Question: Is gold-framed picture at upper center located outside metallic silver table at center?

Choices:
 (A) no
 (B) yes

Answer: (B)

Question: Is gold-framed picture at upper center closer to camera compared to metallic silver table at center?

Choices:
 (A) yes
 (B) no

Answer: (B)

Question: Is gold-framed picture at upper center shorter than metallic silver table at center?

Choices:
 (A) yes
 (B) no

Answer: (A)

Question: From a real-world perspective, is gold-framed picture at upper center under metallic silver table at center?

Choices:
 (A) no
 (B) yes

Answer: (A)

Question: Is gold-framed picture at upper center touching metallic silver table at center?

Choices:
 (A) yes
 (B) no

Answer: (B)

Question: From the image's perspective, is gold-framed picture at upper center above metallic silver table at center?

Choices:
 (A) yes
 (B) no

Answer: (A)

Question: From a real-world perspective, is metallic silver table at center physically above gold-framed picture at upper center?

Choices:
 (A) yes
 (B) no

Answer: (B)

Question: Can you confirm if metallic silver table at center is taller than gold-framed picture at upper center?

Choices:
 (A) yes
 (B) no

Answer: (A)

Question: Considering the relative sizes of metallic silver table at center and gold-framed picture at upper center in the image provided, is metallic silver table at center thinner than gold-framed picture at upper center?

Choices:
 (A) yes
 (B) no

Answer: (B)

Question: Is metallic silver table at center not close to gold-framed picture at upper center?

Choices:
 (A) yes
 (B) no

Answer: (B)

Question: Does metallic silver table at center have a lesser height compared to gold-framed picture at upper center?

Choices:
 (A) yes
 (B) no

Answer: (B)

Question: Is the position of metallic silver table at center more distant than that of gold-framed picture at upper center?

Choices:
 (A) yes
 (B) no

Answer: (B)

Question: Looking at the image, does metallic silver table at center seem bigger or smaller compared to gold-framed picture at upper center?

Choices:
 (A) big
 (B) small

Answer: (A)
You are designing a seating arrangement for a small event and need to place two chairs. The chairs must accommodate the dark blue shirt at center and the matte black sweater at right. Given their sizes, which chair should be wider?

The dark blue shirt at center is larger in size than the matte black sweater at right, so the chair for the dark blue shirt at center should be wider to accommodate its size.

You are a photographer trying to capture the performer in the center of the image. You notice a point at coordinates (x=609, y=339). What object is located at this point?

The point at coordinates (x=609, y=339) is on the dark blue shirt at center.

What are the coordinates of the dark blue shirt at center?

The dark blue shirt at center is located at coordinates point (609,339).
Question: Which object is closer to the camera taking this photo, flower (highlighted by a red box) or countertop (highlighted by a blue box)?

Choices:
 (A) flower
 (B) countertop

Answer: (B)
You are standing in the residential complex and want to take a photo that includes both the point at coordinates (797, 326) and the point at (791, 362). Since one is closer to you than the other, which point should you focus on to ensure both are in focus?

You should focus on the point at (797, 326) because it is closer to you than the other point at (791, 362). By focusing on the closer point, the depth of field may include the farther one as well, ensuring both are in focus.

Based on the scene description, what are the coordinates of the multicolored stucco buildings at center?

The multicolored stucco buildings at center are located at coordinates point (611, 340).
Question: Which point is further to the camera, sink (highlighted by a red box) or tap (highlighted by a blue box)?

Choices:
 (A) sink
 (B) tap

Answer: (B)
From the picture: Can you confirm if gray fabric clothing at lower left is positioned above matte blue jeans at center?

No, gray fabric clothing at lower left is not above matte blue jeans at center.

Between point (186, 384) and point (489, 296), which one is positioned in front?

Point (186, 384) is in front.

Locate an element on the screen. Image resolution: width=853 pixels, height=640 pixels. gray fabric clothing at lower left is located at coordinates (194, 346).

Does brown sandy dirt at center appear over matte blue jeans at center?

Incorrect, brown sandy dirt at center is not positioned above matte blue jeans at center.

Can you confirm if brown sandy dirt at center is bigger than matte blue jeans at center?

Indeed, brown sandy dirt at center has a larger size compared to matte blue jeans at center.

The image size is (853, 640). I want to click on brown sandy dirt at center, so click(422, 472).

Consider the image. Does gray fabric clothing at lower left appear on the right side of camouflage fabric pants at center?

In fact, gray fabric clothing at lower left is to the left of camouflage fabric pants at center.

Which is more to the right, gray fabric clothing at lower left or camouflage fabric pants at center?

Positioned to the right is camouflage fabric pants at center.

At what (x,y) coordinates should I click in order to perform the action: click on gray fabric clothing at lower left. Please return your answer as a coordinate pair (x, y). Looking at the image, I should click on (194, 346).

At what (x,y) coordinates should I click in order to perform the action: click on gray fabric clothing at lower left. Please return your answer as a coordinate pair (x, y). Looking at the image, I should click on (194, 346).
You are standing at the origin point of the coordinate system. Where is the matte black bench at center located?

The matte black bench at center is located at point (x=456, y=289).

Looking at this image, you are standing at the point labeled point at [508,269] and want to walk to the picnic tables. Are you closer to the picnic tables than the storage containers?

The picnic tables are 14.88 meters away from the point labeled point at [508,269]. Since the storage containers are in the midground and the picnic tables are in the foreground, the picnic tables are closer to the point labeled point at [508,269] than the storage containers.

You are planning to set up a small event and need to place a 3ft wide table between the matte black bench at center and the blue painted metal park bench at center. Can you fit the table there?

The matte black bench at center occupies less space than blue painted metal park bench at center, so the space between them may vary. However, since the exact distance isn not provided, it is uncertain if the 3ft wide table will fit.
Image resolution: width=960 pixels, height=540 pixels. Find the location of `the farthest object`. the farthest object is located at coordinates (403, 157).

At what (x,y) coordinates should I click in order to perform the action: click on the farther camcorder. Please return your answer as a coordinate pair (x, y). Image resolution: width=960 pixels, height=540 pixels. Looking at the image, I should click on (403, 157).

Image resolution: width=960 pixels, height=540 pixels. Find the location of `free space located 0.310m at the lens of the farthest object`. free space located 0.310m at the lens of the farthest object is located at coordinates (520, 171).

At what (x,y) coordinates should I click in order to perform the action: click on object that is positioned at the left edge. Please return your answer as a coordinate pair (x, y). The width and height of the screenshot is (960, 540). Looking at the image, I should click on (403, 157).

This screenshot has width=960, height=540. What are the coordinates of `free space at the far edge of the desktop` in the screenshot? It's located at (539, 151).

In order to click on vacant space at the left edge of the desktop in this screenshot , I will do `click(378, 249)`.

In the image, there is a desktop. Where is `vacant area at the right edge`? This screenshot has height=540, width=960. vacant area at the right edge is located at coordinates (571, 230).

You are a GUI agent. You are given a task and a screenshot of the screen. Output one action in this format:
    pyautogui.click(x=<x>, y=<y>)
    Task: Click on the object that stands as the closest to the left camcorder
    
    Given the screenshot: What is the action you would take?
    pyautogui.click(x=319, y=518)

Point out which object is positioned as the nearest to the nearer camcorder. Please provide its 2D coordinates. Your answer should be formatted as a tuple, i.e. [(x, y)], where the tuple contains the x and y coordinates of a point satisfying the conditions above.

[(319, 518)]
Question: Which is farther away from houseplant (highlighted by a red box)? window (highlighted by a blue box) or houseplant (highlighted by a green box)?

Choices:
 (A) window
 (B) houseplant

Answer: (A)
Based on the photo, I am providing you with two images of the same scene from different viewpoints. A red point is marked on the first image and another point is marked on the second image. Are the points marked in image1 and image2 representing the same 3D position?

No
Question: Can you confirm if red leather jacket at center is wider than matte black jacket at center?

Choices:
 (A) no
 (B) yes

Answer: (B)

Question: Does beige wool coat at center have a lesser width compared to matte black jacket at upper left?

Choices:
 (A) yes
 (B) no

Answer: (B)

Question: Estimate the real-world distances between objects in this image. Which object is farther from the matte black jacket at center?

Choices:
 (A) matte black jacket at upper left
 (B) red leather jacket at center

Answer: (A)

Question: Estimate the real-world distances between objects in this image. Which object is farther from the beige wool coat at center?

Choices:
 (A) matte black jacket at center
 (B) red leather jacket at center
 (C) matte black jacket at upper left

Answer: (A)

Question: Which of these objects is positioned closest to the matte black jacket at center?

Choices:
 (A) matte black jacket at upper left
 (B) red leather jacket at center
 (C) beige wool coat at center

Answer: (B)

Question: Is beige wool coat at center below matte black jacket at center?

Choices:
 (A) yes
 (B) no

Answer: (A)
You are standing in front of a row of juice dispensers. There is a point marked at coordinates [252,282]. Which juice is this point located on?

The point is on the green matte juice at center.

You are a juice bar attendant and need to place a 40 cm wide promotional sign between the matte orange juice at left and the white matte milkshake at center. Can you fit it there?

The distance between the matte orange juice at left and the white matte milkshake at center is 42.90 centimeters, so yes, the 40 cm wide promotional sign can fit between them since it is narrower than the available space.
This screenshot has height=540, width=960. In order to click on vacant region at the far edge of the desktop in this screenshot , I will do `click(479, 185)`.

***

Work required
Reproduce the listing from the line containing "Point out which" through the line containing "(B) houseplant", inclusive, substituting "door" for every "window" and leaving everything else unchanged.

Solution to the exercise
Point out which object is positioned as the nearest to the nearer camcorder. Please provide its 2D coordinates. Your answer should be formatted as a tuple, i.e. [(x, y)], where the tuple contains the x and y coordinates of a point satisfying the conditions above.

[(319, 518)]
Question: Which is farther away from houseplant (highlighted by a red box)? door (highlighted by a blue box) or houseplant (highlighted by a green box)?

Choices:
 (A) door
 (B) houseplant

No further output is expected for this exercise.